▶ What to produce: The answer is the set of lines that include "plus", copied from the data below.

^^^^^^^^

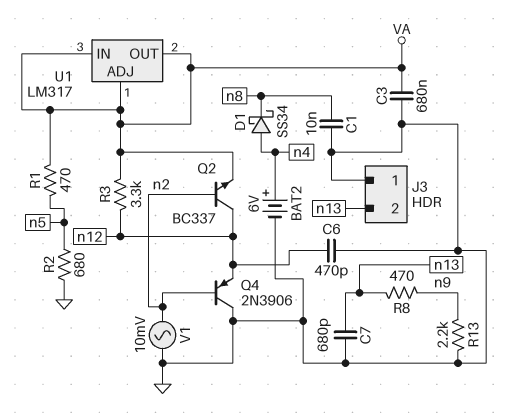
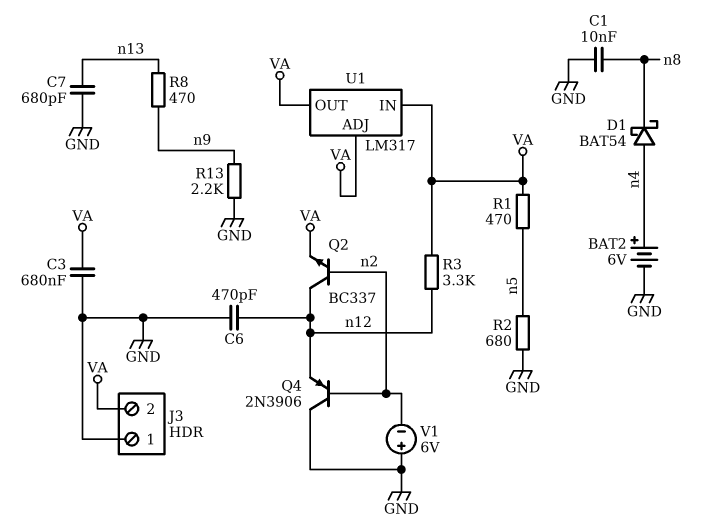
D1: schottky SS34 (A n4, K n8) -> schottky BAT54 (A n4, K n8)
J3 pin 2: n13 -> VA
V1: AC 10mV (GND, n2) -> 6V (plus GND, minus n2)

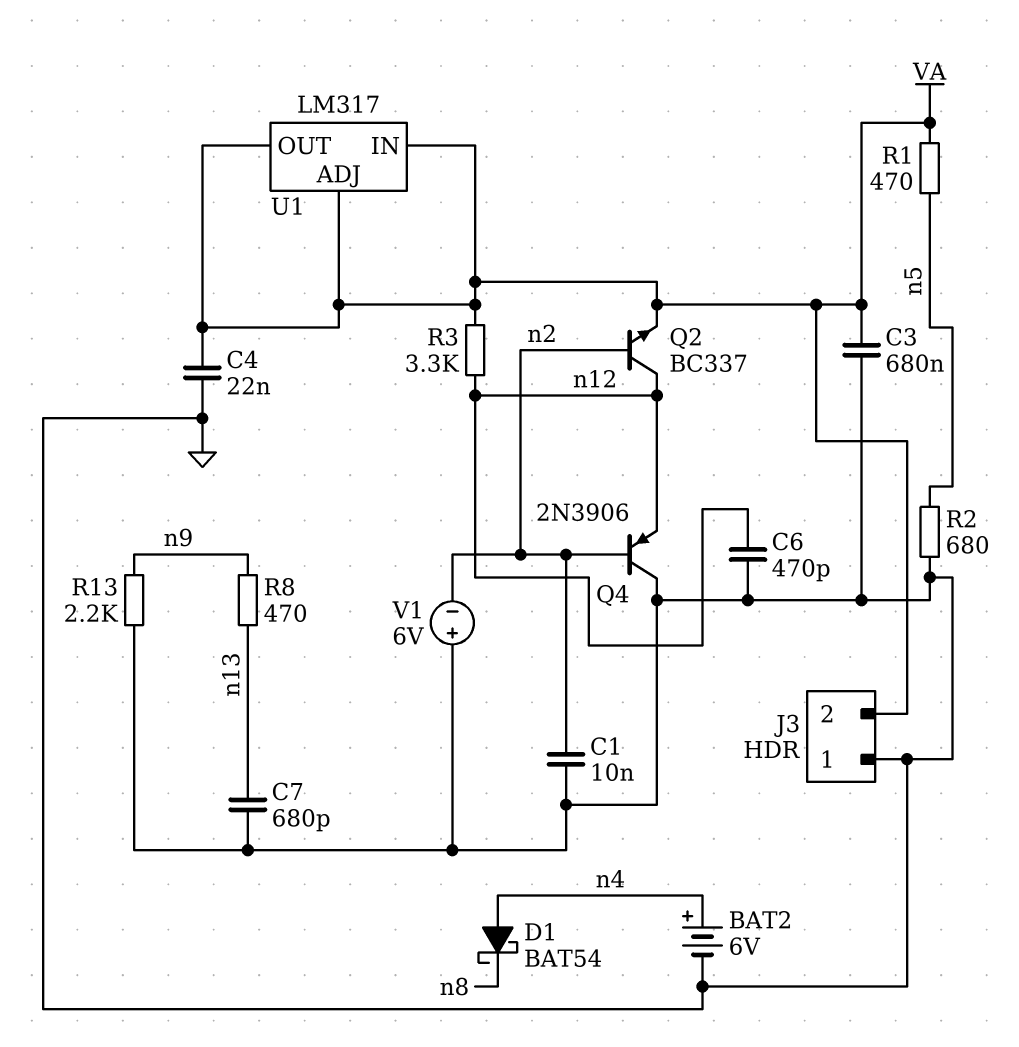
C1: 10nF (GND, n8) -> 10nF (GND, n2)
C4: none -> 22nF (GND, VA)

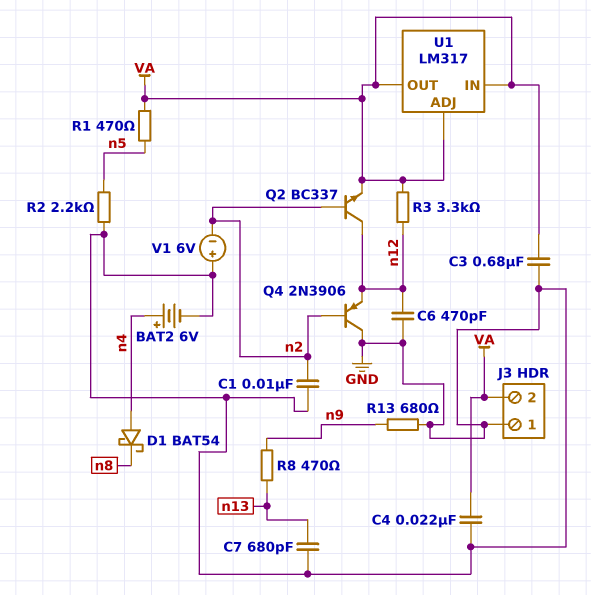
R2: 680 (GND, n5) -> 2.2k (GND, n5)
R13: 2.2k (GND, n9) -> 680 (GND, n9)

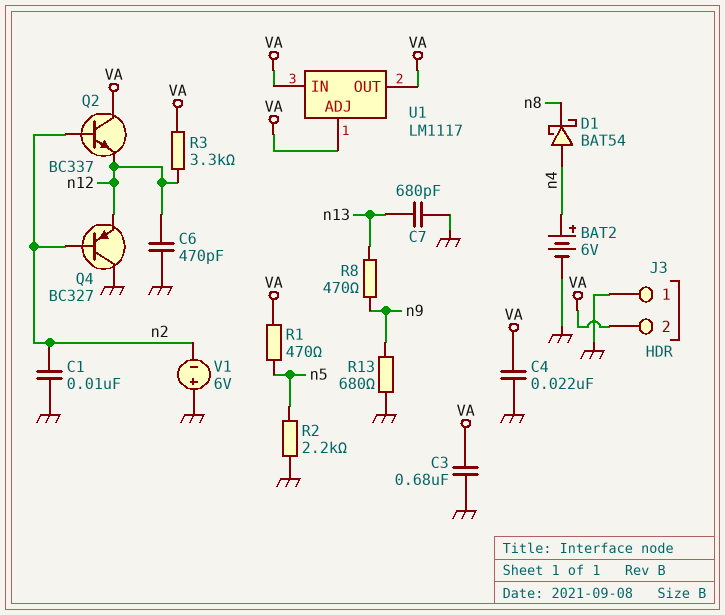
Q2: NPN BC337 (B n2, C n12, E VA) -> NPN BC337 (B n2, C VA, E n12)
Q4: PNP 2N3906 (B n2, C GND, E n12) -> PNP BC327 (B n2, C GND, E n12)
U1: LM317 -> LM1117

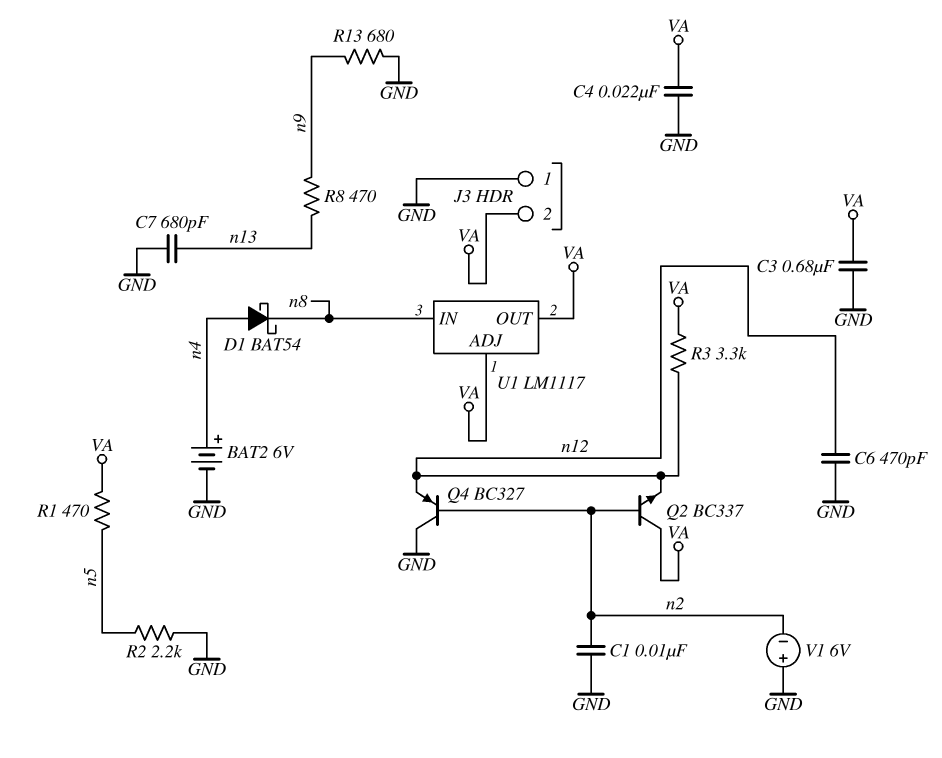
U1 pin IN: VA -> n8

^^^^^^^^

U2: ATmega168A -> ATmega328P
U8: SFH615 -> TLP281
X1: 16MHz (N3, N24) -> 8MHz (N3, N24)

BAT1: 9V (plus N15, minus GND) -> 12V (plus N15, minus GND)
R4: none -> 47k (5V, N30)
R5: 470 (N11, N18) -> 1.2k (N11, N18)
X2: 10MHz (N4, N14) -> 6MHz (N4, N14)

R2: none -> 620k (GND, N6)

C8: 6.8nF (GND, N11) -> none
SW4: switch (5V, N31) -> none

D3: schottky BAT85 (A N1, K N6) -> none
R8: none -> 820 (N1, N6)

^^^^^^^^

▶ Answer for this exercise:
V1: AC 10mV (GND, n2) -> 6V (plus GND, minus n2)
BAT1: 9V (plus N15, minus GND) -> 12V (plus N15, minus GND)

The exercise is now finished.